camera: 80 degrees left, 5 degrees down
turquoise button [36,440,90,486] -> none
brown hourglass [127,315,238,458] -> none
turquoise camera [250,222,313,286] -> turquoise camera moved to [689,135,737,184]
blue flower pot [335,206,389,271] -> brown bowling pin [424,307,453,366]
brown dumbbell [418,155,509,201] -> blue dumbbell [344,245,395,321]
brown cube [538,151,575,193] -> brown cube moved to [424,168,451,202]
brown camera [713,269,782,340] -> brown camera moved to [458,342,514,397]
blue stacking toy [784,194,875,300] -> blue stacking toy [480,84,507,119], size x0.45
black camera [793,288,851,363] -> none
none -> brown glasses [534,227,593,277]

...

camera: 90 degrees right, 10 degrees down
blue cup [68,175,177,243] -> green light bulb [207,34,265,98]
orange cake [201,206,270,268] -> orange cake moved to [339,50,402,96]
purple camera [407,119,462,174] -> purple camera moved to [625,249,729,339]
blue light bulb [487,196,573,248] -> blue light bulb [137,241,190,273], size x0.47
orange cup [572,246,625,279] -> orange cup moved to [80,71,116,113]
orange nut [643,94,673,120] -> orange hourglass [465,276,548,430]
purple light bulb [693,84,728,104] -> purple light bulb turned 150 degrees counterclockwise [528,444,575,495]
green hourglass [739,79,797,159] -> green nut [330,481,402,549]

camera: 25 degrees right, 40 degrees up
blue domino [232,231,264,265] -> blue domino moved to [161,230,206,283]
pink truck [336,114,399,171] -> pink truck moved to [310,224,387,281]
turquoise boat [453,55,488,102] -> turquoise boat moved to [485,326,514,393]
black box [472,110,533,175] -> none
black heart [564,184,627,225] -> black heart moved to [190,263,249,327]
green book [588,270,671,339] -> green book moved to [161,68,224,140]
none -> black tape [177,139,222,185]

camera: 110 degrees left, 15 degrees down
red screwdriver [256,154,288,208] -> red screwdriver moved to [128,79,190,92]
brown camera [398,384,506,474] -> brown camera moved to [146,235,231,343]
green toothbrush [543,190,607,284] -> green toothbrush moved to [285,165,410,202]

__DIRECTIVE__. Of the entries above, repeat exactly the lines between the line with "blue flower pot" and the line with "brown camera [713,269,782,340]", inclusive, and no others.

__EXERCISE OUTPUT__.
blue flower pot [335,206,389,271] -> brown bowling pin [424,307,453,366]
brown dumbbell [418,155,509,201] -> blue dumbbell [344,245,395,321]
brown cube [538,151,575,193] -> brown cube moved to [424,168,451,202]
brown camera [713,269,782,340] -> brown camera moved to [458,342,514,397]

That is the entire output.